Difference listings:
----------------

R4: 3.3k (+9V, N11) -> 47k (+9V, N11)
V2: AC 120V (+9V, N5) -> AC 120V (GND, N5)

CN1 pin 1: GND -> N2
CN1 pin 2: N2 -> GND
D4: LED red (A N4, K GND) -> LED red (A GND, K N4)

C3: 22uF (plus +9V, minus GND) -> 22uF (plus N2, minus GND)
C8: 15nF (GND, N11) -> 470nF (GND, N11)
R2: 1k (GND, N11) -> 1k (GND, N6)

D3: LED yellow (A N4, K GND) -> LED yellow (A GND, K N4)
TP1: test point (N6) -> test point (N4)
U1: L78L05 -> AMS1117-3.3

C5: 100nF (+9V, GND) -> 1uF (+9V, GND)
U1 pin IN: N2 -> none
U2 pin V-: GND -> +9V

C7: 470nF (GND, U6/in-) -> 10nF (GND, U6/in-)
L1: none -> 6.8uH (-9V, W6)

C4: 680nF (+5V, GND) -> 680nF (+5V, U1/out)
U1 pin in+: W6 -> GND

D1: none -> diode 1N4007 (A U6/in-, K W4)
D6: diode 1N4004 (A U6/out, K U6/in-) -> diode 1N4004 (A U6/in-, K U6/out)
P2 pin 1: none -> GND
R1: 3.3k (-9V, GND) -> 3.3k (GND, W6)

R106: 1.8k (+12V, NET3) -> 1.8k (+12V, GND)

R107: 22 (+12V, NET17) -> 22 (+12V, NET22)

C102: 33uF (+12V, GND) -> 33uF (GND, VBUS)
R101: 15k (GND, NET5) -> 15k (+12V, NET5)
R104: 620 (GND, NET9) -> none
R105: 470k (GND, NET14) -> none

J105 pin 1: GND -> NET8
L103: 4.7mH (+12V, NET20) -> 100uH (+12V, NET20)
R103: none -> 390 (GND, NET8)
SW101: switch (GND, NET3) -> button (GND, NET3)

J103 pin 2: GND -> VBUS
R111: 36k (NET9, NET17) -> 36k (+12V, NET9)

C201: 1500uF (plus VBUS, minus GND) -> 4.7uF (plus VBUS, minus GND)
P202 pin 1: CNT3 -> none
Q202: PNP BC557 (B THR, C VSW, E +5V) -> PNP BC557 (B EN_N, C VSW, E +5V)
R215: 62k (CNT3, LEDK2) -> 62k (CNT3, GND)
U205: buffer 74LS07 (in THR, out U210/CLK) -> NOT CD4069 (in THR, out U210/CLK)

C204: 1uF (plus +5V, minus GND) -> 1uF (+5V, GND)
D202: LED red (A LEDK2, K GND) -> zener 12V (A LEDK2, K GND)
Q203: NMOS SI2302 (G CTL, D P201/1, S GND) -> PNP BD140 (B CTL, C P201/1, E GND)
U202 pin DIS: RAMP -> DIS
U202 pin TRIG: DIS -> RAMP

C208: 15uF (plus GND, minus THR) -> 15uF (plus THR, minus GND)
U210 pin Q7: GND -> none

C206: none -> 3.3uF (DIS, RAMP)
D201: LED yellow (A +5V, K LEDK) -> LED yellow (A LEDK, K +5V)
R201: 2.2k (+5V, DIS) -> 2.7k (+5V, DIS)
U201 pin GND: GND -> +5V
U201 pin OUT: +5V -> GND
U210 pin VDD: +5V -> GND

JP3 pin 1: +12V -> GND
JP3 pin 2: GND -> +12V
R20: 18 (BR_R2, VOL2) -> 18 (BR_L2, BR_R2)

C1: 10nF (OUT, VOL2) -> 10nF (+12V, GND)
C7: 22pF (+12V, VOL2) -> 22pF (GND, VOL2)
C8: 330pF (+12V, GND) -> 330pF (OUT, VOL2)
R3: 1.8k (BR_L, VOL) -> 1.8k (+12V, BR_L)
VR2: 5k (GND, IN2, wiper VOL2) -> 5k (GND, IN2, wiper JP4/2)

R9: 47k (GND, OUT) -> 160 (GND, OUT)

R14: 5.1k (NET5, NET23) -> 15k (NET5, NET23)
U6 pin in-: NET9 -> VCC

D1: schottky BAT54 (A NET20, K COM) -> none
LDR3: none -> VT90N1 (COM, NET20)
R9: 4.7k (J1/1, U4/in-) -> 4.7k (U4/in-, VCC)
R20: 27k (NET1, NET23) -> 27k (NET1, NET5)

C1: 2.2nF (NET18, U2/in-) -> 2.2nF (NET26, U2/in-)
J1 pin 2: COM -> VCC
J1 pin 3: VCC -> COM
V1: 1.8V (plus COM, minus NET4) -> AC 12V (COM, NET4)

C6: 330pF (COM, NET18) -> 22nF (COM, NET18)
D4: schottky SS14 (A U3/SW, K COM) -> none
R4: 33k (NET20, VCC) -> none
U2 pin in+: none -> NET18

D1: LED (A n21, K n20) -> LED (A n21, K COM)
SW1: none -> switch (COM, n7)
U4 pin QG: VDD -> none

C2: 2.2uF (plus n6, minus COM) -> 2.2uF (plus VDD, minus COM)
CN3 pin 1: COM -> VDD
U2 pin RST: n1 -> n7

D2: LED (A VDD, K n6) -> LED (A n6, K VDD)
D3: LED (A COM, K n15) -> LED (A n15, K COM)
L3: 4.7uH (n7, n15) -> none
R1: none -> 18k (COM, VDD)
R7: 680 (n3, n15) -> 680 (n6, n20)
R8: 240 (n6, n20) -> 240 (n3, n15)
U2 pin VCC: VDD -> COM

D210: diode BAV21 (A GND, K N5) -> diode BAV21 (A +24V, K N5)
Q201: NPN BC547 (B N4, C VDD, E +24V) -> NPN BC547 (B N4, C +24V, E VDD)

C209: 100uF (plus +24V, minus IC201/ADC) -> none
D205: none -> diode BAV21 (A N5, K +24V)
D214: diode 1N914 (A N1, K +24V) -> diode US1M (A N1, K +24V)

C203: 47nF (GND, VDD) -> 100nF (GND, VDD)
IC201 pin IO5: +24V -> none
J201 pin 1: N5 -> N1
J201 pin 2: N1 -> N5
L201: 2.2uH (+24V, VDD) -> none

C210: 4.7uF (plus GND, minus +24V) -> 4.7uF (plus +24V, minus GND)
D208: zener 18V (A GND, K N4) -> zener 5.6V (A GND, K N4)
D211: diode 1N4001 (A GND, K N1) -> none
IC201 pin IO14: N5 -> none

----------------

■ Description of the task ■
The answer should be exactly the lines from the one that contains "C203: 47nF (GND, VDD) -> 100nF (GND, VDD)" through the end of the entries, both ends included, and nothing besides.

■ Answer ■
C203: 47nF (GND, VDD) -> 100nF (GND, VDD)
IC201 pin IO5: +24V -> none
J201 pin 1: N5 -> N1
J201 pin 2: N1 -> N5
L201: 2.2uH (+24V, VDD) -> none

C210: 4.7uF (plus GND, minus +24V) -> 4.7uF (plus +24V, minus GND)
D208: zener 18V (A GND, K N4) -> zener 5.6V (A GND, K N4)
D211: diode 1N4001 (A GND, K N1) -> none
IC201 pin IO14: N5 -> none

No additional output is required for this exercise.